──────── Material provided

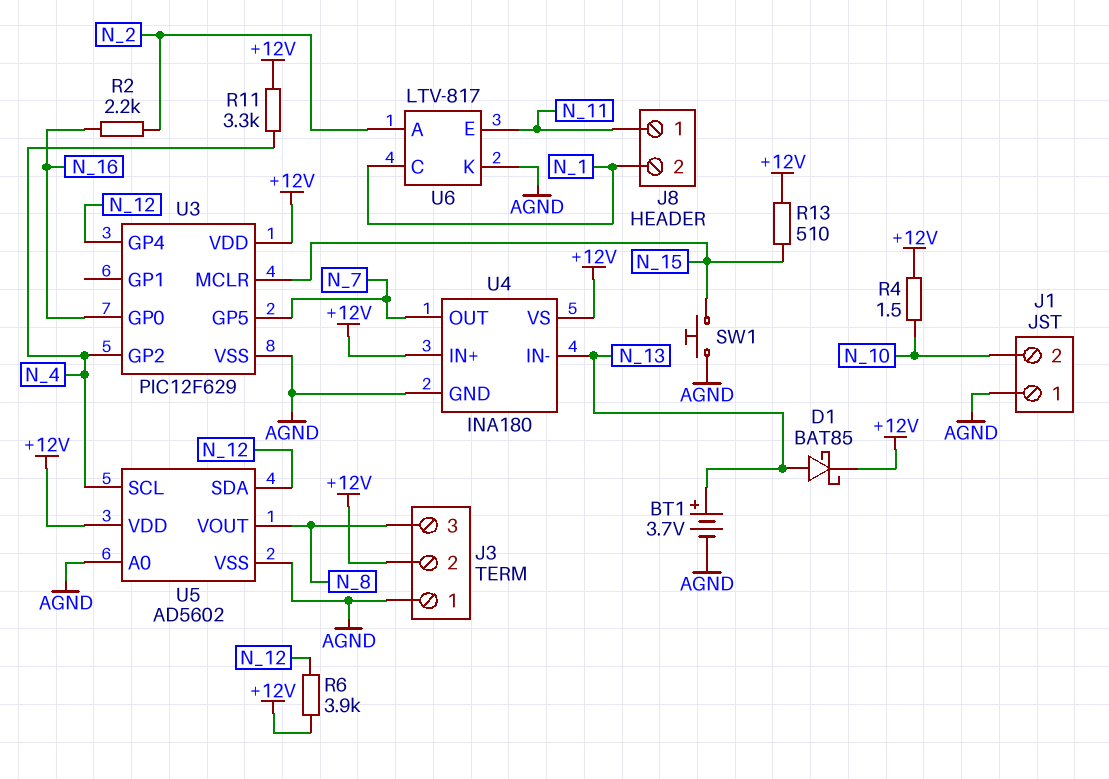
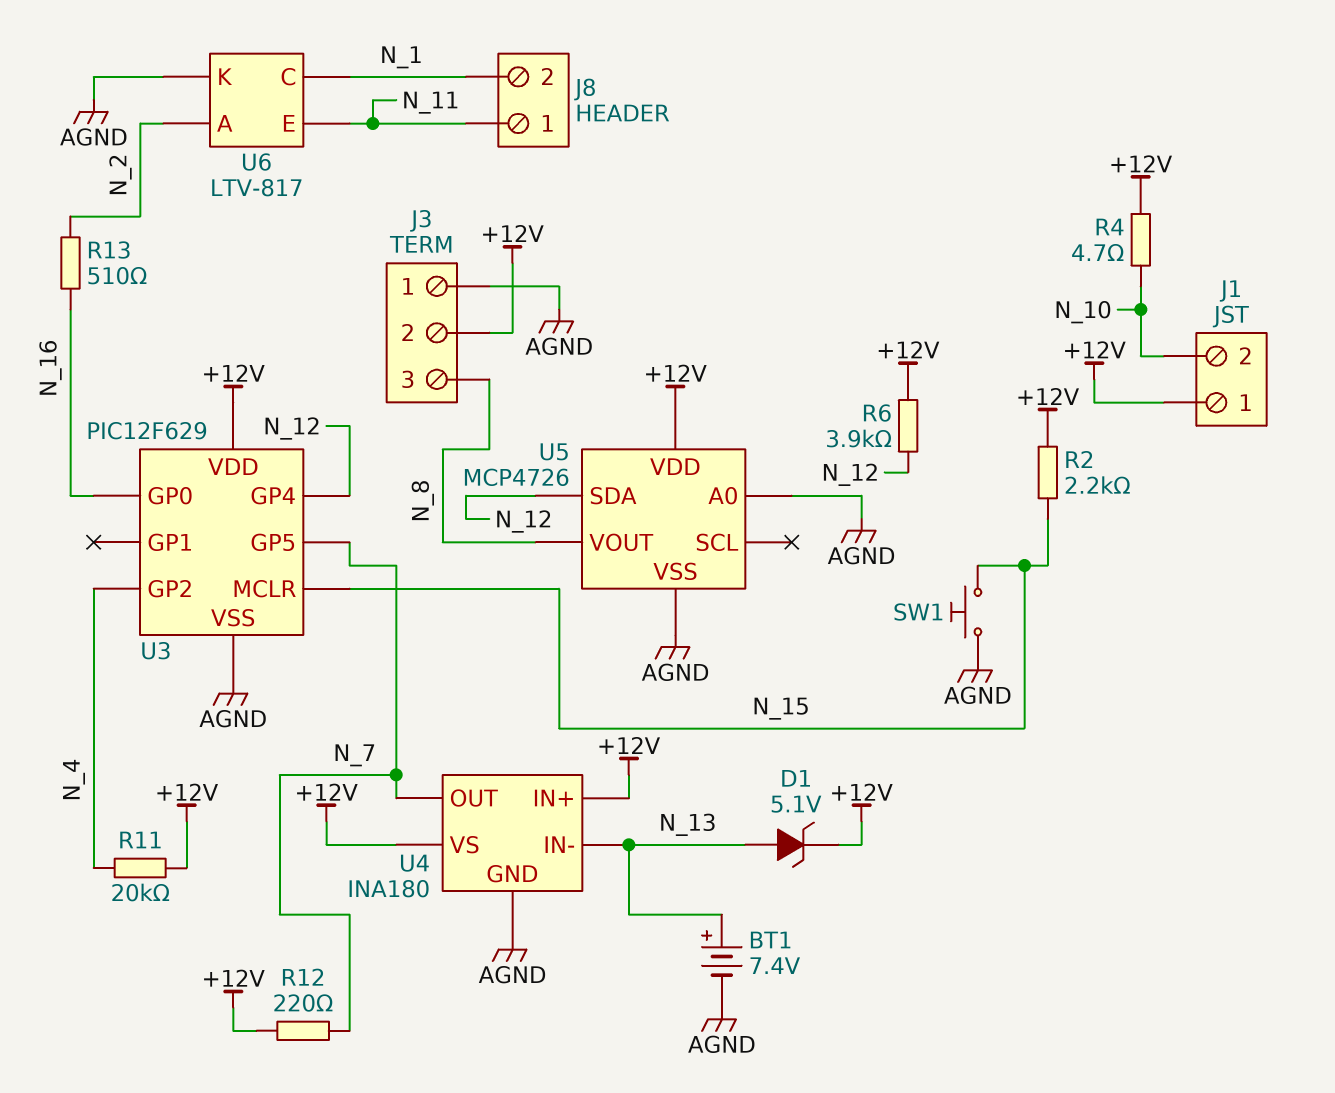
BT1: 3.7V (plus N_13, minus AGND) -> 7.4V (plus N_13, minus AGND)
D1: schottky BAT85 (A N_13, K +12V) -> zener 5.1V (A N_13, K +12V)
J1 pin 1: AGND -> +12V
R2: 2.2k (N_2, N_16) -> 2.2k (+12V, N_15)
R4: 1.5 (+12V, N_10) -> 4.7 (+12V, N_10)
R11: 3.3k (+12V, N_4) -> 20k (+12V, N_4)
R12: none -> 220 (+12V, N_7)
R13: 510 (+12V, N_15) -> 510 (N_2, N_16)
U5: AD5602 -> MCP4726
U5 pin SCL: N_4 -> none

────────────────

> _What is needed_: Working down from the line that contains "R11: 3.3k (+12V, N_4) -> 20k (+12V, N_4)", retype each line exactly through the last line of the data, and give nothing else.

> _Solution_:
R11: 3.3k (+12V, N_4) -> 20k (+12V, N_4)
R12: none -> 220 (+12V, N_7)
R13: 510 (+12V, N_15) -> 510 (N_2, N_16)
U5: AD5602 -> MCP4726
U5 pin SCL: N_4 -> none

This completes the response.